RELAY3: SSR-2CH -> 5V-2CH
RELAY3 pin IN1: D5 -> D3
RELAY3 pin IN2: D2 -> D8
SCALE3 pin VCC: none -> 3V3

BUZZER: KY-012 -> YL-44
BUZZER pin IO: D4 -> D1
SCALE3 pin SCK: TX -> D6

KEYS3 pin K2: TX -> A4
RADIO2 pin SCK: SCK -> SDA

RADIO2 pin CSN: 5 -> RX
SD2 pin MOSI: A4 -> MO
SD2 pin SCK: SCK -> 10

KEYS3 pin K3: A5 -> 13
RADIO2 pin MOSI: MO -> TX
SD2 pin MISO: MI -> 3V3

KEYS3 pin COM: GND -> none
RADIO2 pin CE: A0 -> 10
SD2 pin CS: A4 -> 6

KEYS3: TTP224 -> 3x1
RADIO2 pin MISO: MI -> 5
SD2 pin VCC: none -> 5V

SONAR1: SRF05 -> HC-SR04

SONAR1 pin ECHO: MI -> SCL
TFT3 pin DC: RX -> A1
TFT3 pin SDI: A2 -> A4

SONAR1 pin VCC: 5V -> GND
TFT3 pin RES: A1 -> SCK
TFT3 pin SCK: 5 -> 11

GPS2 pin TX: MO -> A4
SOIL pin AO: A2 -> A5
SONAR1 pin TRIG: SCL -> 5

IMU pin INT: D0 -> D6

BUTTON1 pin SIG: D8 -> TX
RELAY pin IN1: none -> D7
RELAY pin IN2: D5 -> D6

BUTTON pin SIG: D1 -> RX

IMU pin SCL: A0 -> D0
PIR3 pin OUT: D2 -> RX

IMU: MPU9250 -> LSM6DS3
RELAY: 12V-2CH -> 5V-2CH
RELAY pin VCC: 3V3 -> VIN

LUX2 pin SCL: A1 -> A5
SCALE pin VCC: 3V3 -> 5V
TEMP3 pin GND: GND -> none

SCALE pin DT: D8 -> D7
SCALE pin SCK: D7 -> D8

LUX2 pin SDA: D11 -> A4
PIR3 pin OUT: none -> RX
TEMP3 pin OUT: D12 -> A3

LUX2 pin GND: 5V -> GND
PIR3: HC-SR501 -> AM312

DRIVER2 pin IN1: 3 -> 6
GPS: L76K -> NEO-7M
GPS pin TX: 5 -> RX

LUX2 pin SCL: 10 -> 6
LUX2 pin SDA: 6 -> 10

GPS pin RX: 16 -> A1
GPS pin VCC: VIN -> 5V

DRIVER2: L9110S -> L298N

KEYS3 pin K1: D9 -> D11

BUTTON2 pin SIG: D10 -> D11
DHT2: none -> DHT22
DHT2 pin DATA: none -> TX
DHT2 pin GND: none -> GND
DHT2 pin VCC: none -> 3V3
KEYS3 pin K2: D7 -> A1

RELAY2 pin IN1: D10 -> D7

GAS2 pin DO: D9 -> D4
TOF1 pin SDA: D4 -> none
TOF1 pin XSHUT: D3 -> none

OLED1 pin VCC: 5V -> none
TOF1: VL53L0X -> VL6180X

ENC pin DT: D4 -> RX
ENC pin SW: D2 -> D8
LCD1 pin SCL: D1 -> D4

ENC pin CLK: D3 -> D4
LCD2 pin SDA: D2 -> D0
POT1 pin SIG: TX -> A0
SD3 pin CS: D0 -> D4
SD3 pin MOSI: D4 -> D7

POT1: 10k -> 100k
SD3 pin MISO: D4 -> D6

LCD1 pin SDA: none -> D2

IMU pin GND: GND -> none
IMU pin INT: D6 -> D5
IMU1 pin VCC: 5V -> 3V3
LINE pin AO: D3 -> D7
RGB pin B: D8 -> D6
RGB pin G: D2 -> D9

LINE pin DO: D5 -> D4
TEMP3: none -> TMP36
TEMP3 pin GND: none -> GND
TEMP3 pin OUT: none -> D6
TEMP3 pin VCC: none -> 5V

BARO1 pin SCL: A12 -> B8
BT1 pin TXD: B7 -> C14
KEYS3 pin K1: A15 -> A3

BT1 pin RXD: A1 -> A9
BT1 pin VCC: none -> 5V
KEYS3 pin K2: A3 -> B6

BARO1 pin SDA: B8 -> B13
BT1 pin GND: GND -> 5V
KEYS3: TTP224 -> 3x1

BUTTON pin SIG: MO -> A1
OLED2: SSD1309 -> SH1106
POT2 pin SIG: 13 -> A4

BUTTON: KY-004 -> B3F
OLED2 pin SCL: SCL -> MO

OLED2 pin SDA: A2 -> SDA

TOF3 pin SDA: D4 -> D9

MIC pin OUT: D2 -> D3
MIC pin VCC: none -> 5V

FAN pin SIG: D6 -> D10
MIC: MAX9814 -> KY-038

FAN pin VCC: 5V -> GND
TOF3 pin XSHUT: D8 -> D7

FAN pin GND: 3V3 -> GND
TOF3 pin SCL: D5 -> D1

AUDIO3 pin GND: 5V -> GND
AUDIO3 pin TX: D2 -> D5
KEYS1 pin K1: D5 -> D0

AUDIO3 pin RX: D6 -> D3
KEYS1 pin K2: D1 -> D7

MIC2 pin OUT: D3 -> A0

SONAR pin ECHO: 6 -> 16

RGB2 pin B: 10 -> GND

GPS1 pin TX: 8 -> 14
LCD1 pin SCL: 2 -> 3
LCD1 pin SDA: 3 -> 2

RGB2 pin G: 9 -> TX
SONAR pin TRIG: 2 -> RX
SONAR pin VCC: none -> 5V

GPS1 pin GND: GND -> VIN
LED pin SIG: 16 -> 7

***

> _Instructions for the task_
Copy the lines above exactly. Start with the line containing "RADIO2 pin SCK: SCK -> SDA", end with the line containing "RELAY: 12V-2CH -> 5V-2CH", and include both.

> _Written answer_
RADIO2 pin SCK: SCK -> SDA

RADIO2 pin CSN: 5 -> RX
SD2 pin MOSI: A4 -> MO
SD2 pin SCK: SCK -> 10

KEYS3 pin K3: A5 -> 13
RADIO2 pin MOSI: MO -> TX
SD2 pin MISO: MI -> 3V3

KEYS3 pin COM: GND -> none
RADIO2 pin CE: A0 -> 10
SD2 pin CS: A4 -> 6

KEYS3: TTP224 -> 3x1
RADIO2 pin MISO: MI -> 5
SD2 pin VCC: none -> 5V

SONAR1: SRF05 -> HC-SR04

SONAR1 pin ECHO: MI -> SCL
TFT3 pin DC: RX -> A1
TFT3 pin SDI: A2 -> A4

SONAR1 pin VCC: 5V -> GND
TFT3 pin RES: A1 -> SCK
TFT3 pin SCK: 5 -> 11

GPS2 pin TX: MO -> A4
SOIL pin AO: A2 -> A5
SONAR1 pin TRIG: SCL -> 5

IMU pin INT: D0 -> D6

BUTTON1 pin SIG: D8 -> TX
RELAY pin IN1: none -> D7
RELAY pin IN2: D5 -> D6

BUTTON pin SIG: D1 -> RX

IMU pin SCL: A0 -> D0
PIR3 pin OUT: D2 -> RX

IMU: MPU9250 -> LSM6DS3
RELAY: 12V-2CH -> 5V-2CH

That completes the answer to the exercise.